Data entries
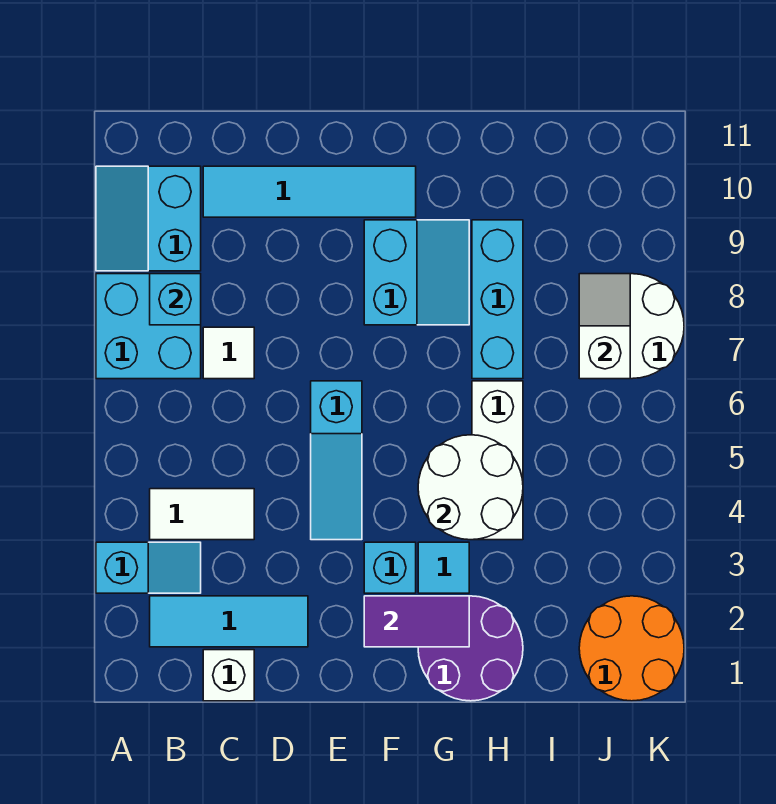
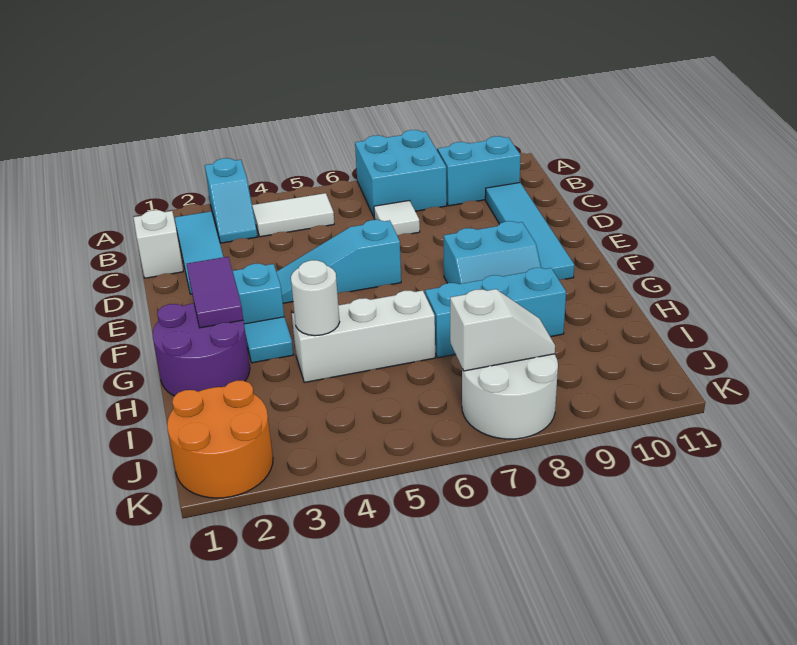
white tile B4:C4 level 1 -> white tile B4:B5 level 1
cyan brick B8 level 2 -> none
white round brick G4:H5 level 2 -> white round brick H4 level 2

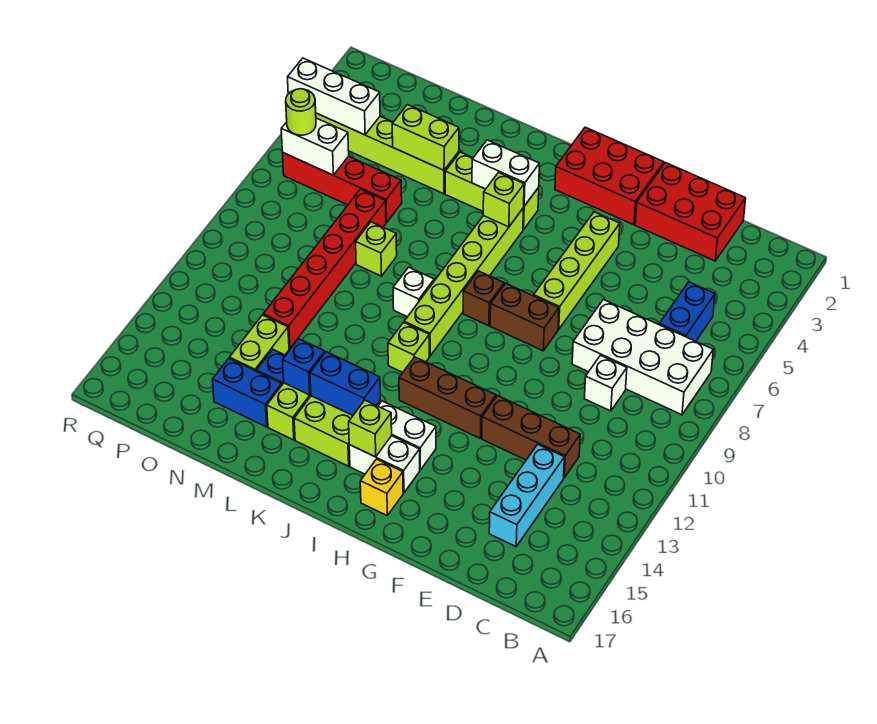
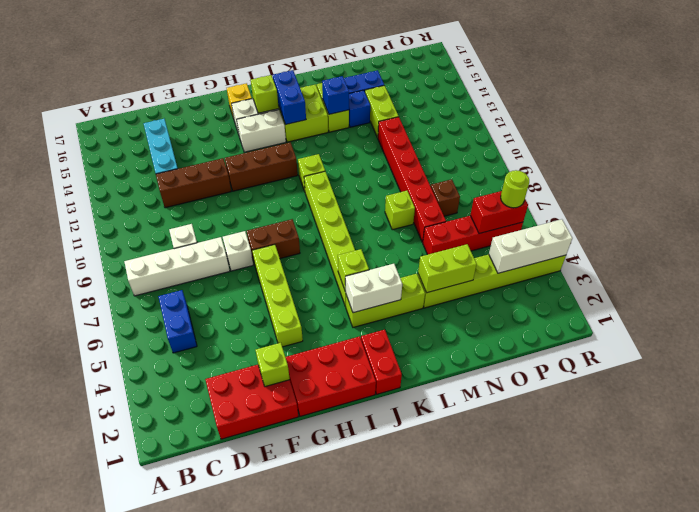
white brick B7:E8 level 1 -> white brick B8:E8 level 1
none -> lime brick F2 level 2
brown brick I8 level 1 -> brown brick O8 level 1
none -> red brick J1:J2 level 1
blue brick J14:K14 level 2 -> blue brick J14:J15 level 2
white brick K9 level 1 -> white brick F8 level 1
white brick P6:Q6 level 2 -> red brick P6:Q6 level 2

Task brief -
The answer must consist of each line from the entries that contains the string "white".

Task output -
white tile B4:C4 level 1 -> white tile B4:B5 level 1
white round brick G4:H5 level 2 -> white round brick H4 level 2
white brick B7:E8 level 1 -> white brick B8:E8 level 1
white brick K9 level 1 -> white brick F8 level 1
white brick P6:Q6 level 2 -> red brick P6:Q6 level 2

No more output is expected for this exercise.